* Task to complete: Print each line exactly, beginning with the one where "(269, 531) = (576, 403): purple" appears and ending at the last line below.

BEGIN Extracted information

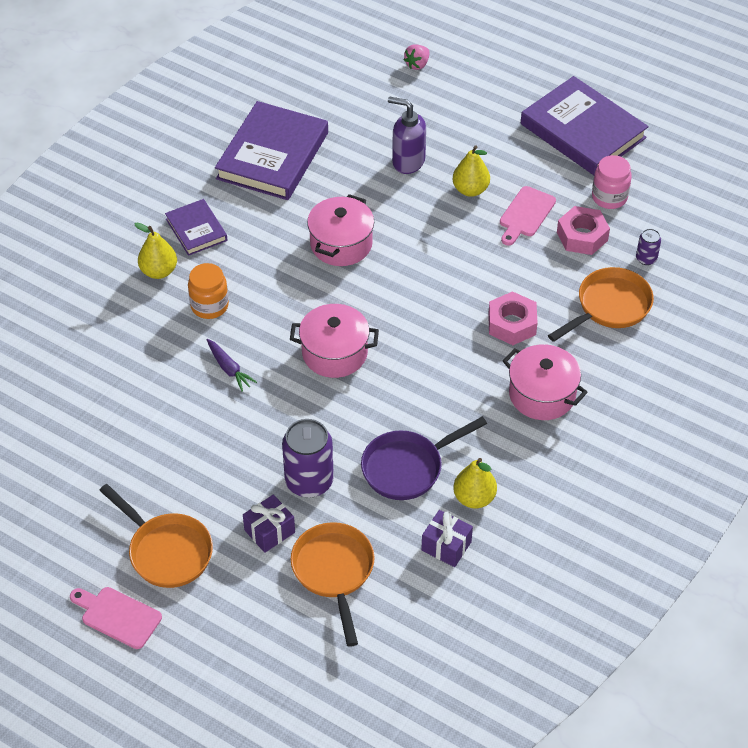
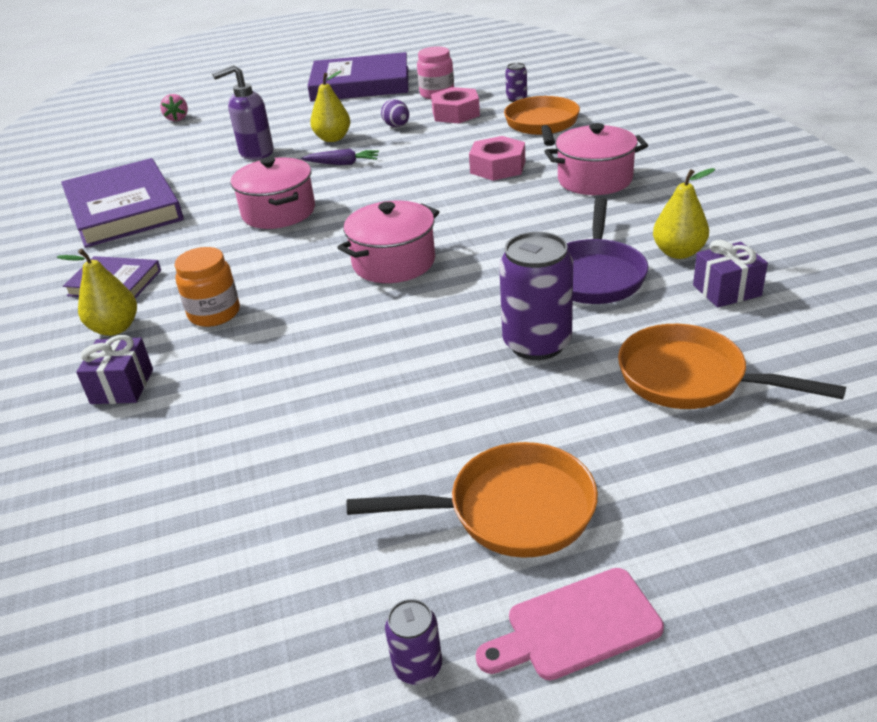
camera: 45 degrees left, 15 degrees down
(55, 574) = (417, 666): none -> purple can
(229, 369) = (312, 335): purple carrot -> purple carrot (342, 163)
(269, 531) = (576, 403): purple gift -> purple gift (122, 386)
(526, 214) = (397, 126): pink cutting board -> purple egg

END Extracted information

* Completed task:
(269, 531) = (576, 403): purple gift -> purple gift (122, 386)
(526, 214) = (397, 126): pink cutting board -> purple egg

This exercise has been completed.